Problem to work on
For this exercise, output the entries below exactly from the line that holds "CN101 pin 2: +5V -> 0V" to the line that holds "C102: 1.5uF (+5V, 0V) -> 3300uF (+5V, 0V)", both ends included. No pictures belong in the copy.

- - -

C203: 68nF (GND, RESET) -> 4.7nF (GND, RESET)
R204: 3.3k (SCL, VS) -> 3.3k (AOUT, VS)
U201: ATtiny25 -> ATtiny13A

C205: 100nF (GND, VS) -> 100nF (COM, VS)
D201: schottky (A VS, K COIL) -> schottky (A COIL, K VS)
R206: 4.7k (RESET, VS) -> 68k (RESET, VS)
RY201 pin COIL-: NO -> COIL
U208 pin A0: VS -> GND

- - -

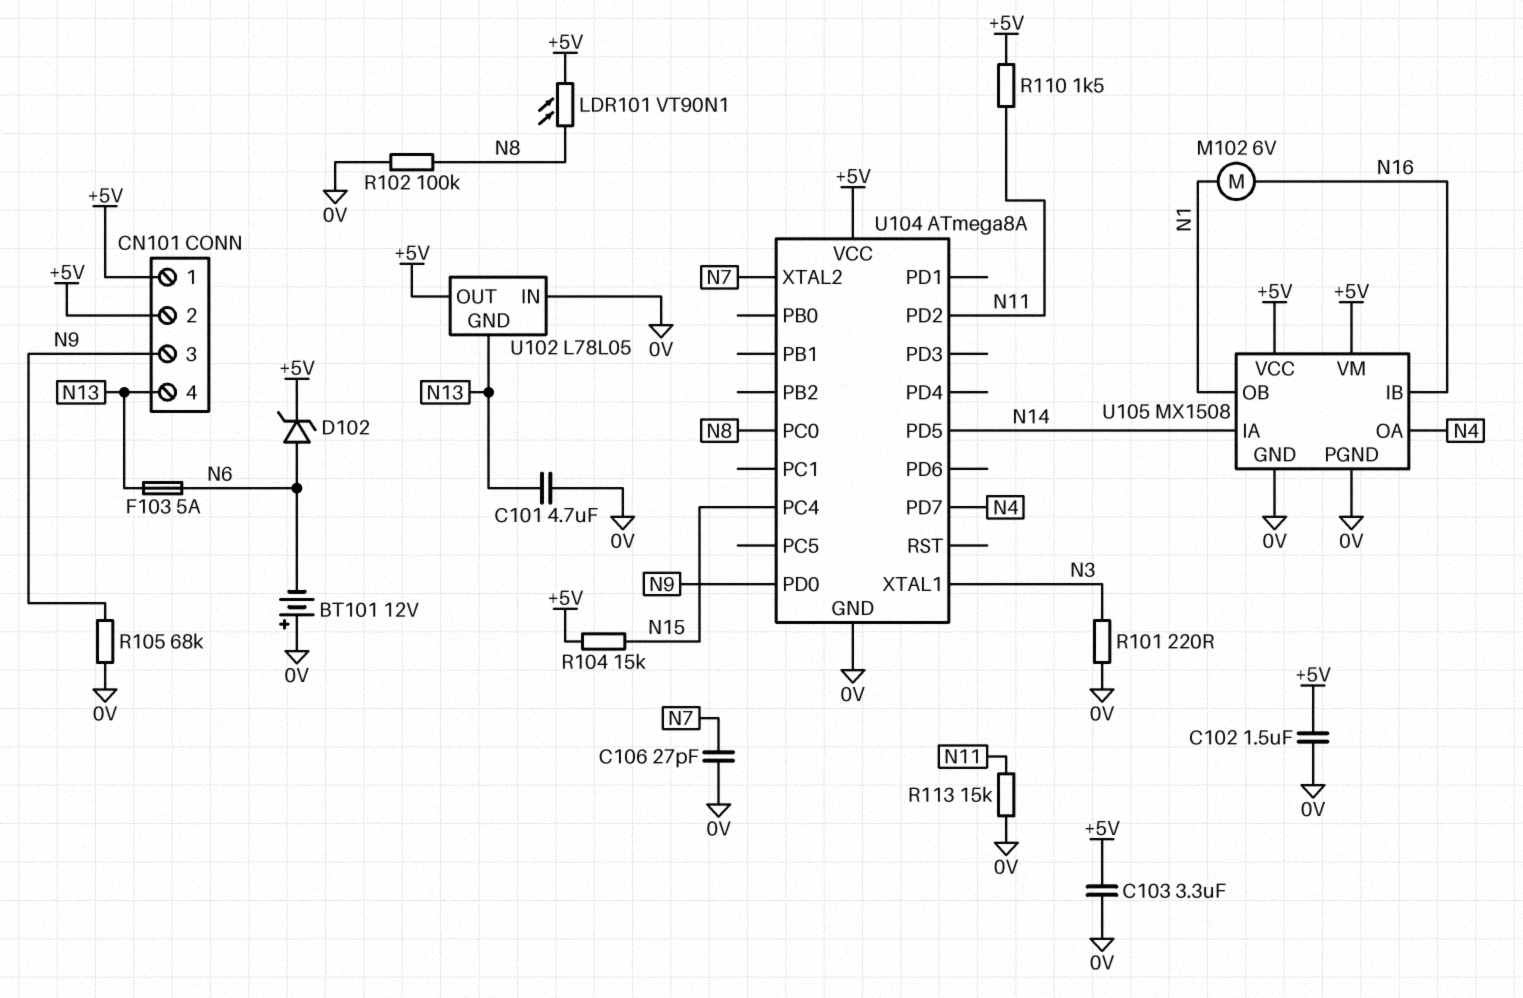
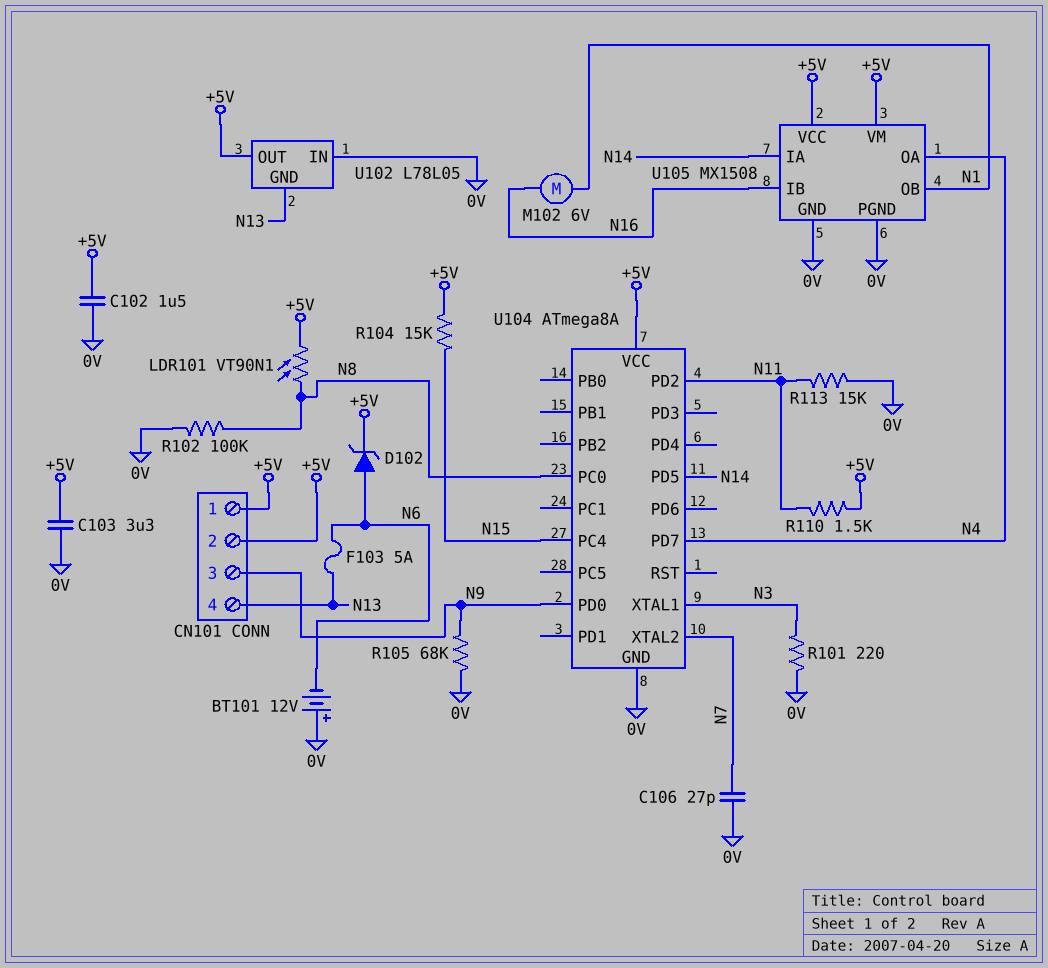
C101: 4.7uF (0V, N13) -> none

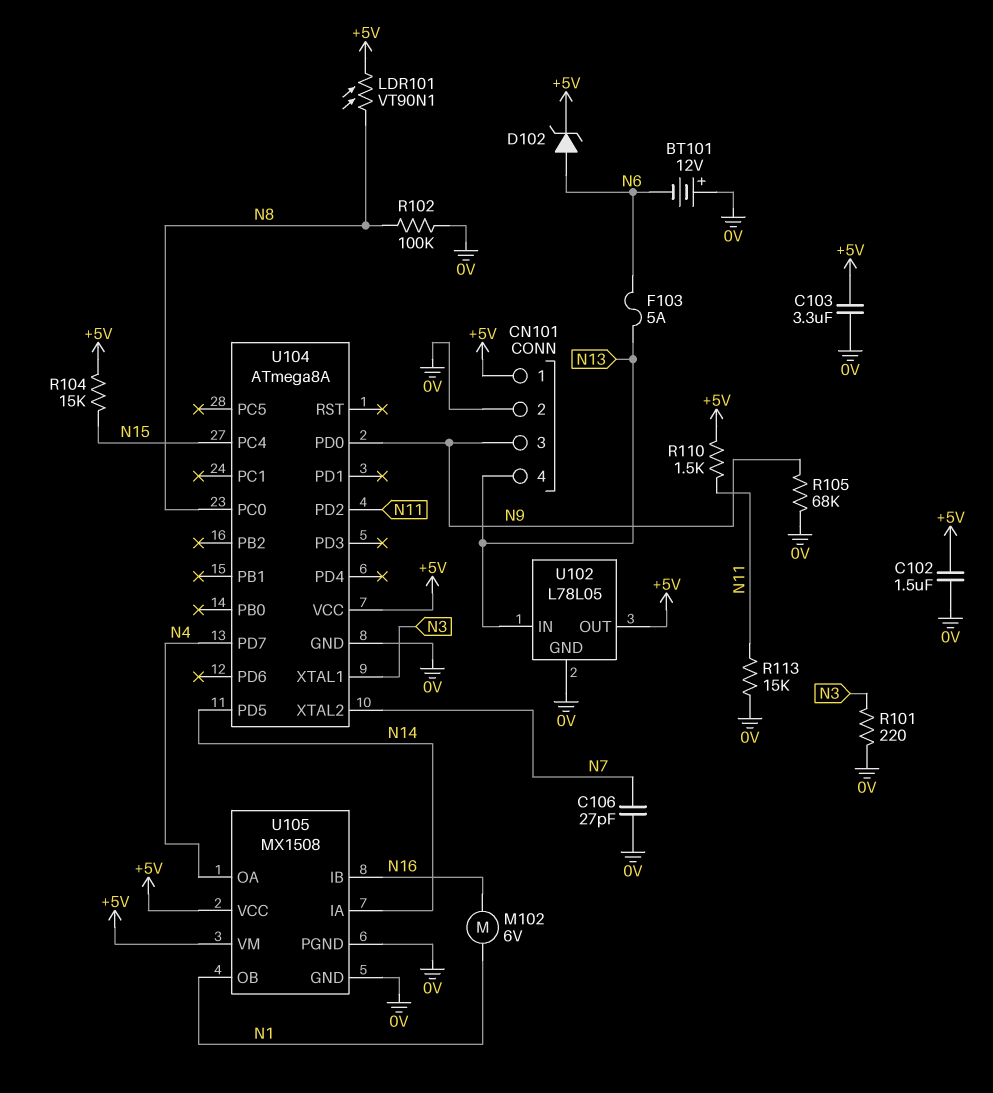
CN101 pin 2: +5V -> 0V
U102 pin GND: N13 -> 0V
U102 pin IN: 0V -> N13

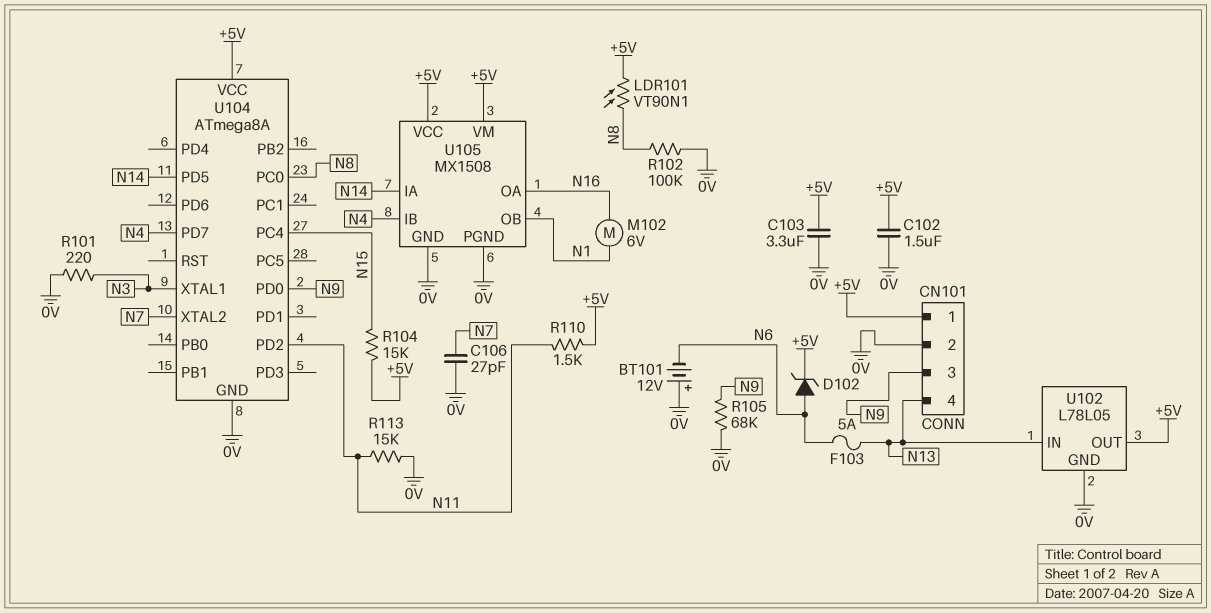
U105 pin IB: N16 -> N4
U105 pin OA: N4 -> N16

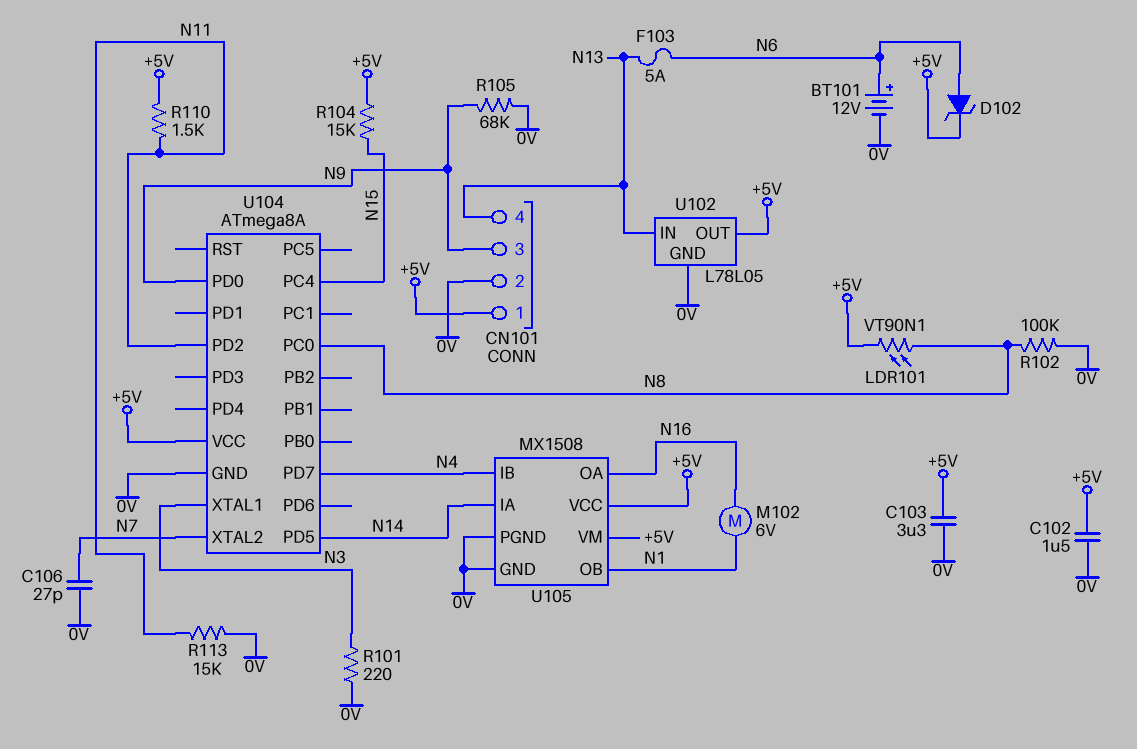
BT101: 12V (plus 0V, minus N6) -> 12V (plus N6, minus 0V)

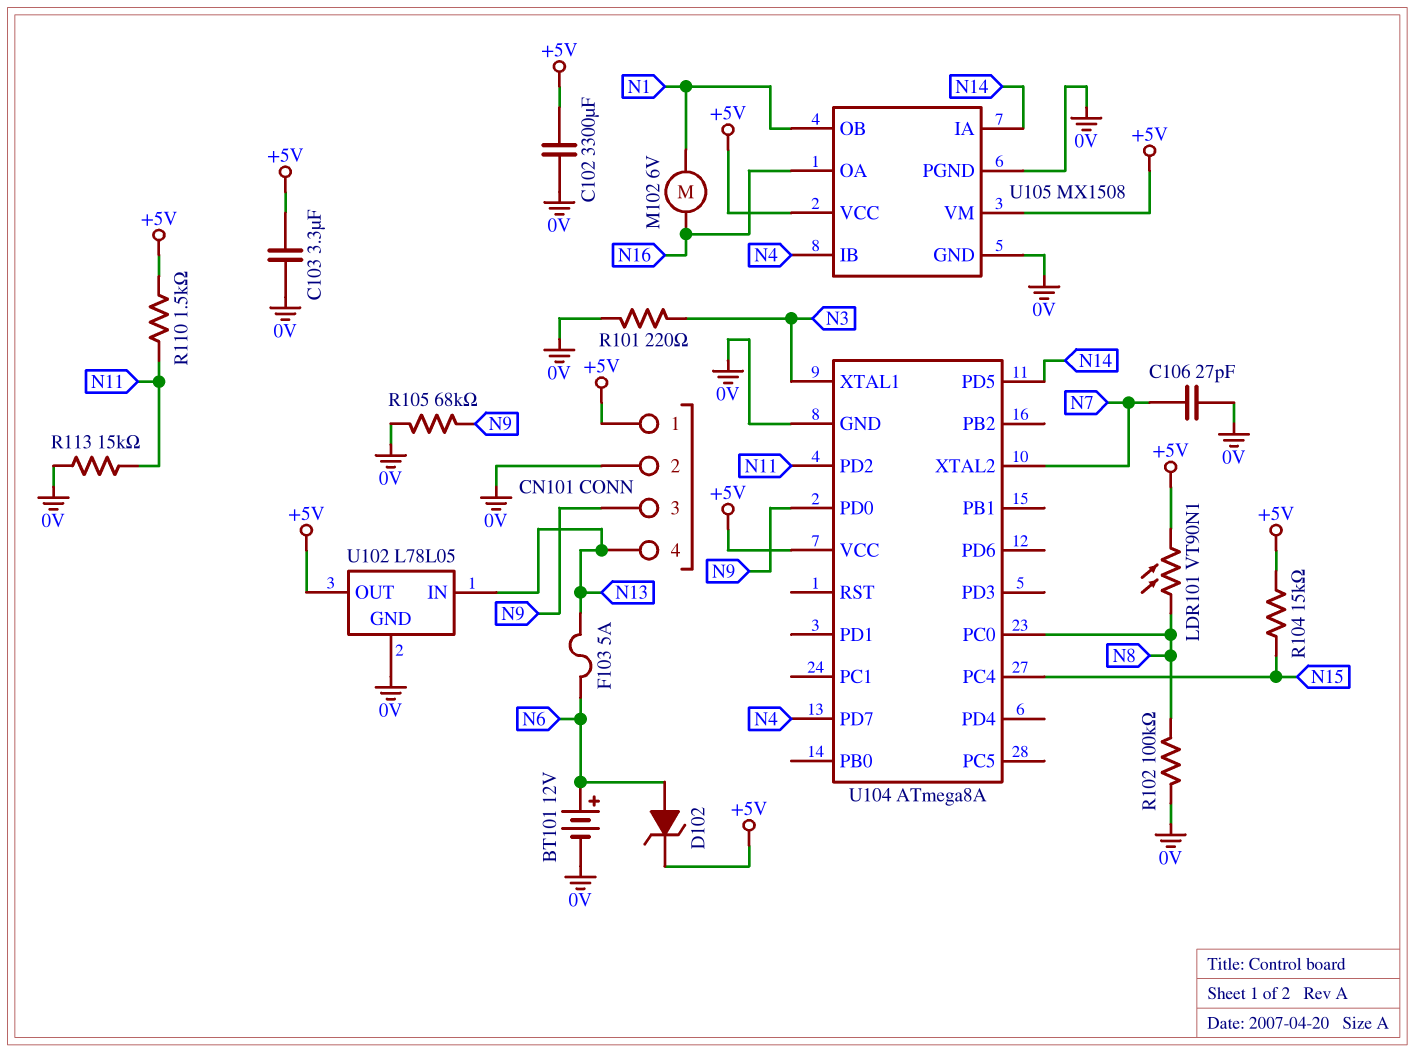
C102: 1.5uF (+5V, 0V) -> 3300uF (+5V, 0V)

- - -

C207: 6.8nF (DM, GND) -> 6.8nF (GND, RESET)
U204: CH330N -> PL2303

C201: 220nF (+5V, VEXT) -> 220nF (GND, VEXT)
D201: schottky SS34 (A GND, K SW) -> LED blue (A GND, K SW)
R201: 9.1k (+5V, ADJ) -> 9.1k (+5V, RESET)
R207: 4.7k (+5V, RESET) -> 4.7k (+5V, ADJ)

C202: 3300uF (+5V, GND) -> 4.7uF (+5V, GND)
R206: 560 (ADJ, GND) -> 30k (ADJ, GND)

- - -

Result
CN101 pin 2: +5V -> 0V
U102 pin GND: N13 -> 0V
U102 pin IN: 0V -> N13

U105 pin IB: N16 -> N4
U105 pin OA: N4 -> N16

BT101: 12V (plus 0V, minus N6) -> 12V (plus N6, minus 0V)

C102: 1.5uF (+5V, 0V) -> 3300uF (+5V, 0V)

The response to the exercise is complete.